» **WHAT YOU WILL DO**: Give back each entry unchanged, minus pictures.

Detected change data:
- Opening Delimiter -

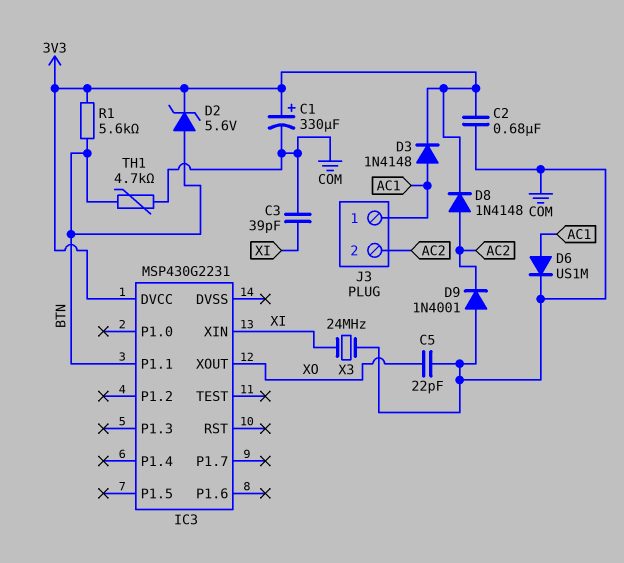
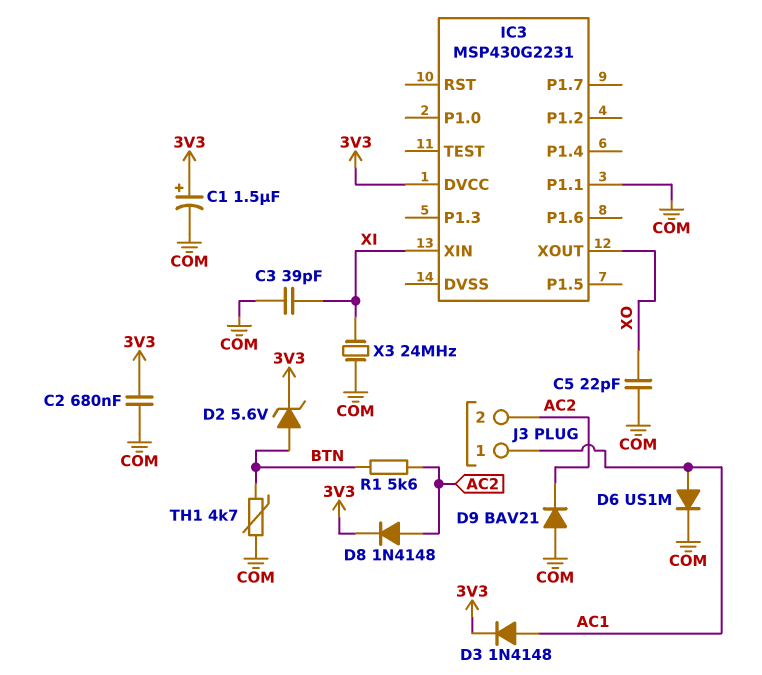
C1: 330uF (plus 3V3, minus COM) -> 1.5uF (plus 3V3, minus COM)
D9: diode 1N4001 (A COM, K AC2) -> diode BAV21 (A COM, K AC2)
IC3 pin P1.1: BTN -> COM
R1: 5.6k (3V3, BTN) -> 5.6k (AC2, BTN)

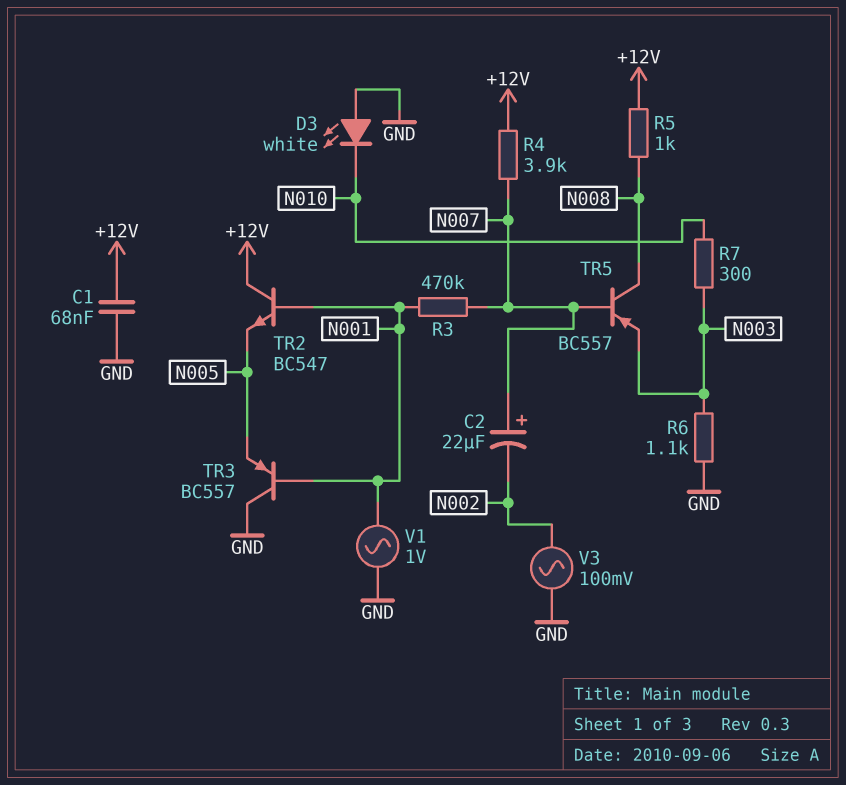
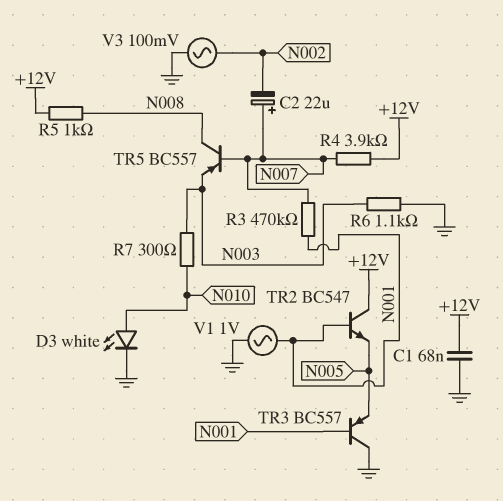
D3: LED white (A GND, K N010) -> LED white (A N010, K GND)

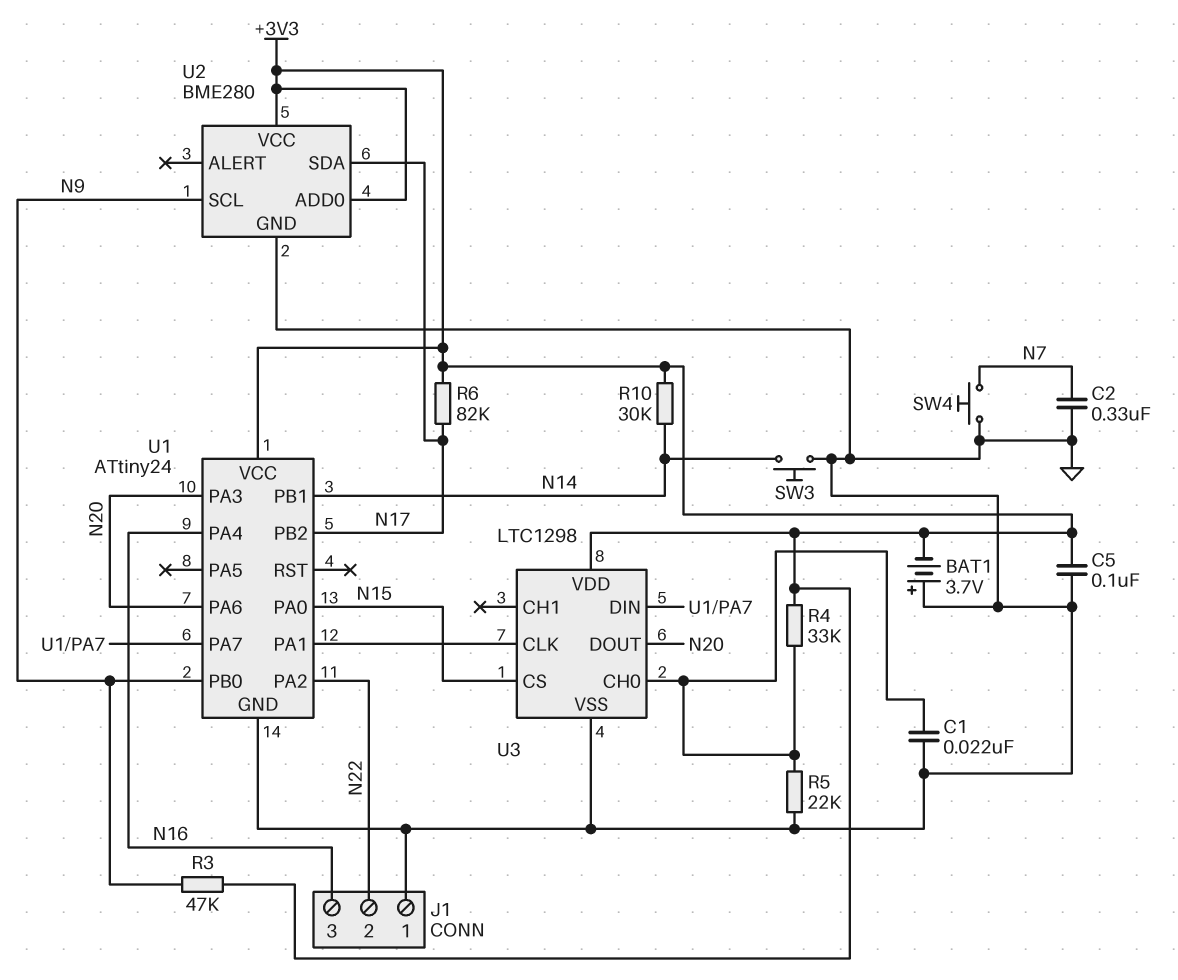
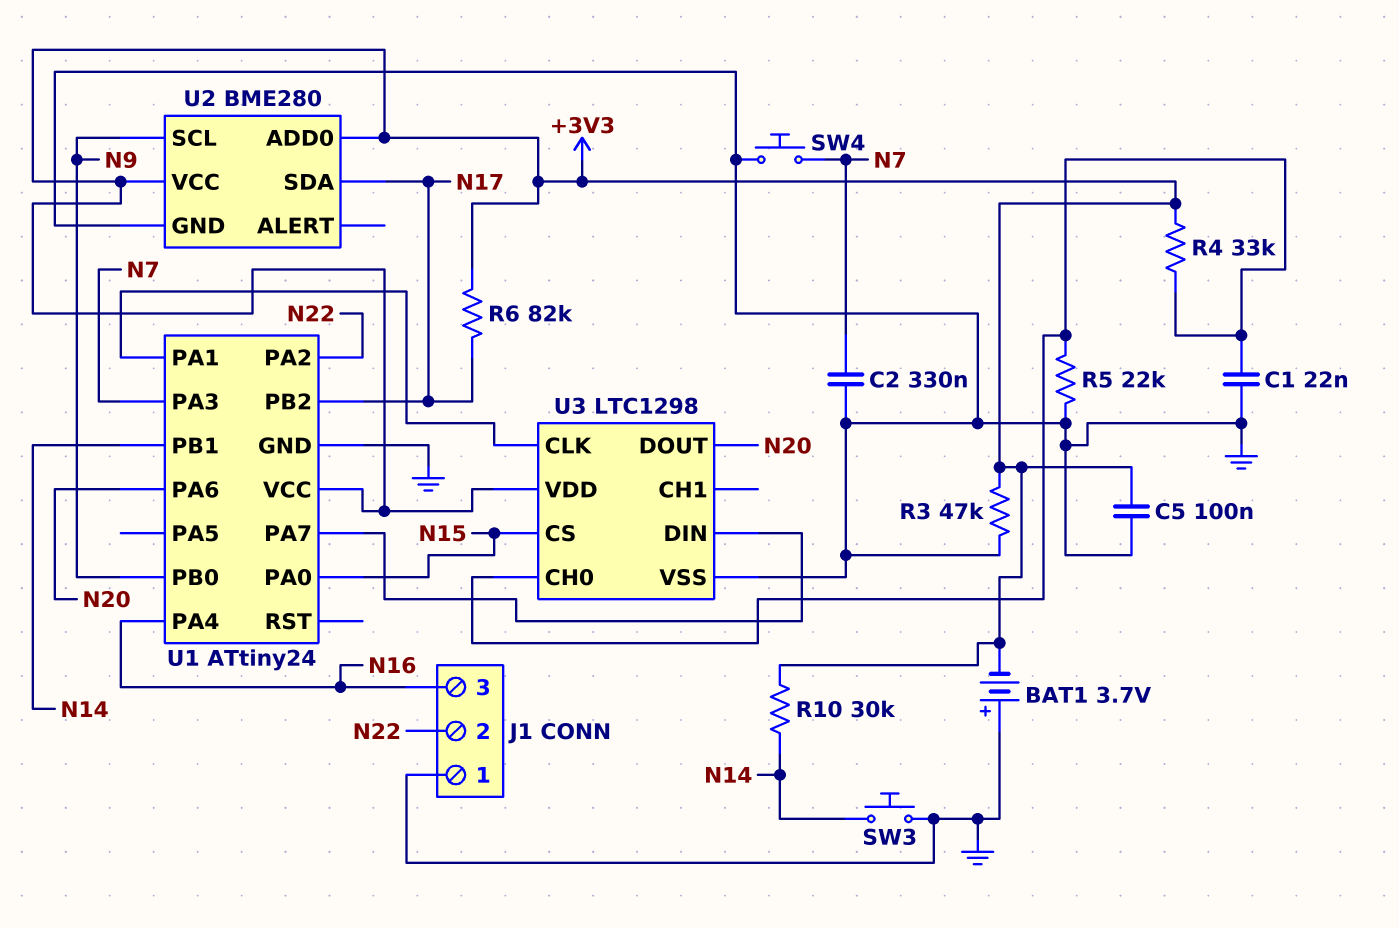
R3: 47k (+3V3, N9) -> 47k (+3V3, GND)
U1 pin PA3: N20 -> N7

- Closing Delimiter -

» **REPLY**:
C1: 330uF (plus 3V3, minus COM) -> 1.5uF (plus 3V3, minus COM)
D9: diode 1N4001 (A COM, K AC2) -> diode BAV21 (A COM, K AC2)
IC3 pin P1.1: BTN -> COM
R1: 5.6k (3V3, BTN) -> 5.6k (AC2, BTN)

D3: LED white (A GND, K N010) -> LED white (A N010, K GND)

R3: 47k (+3V3, N9) -> 47k (+3V3, GND)
U1 pin PA3: N20 -> N7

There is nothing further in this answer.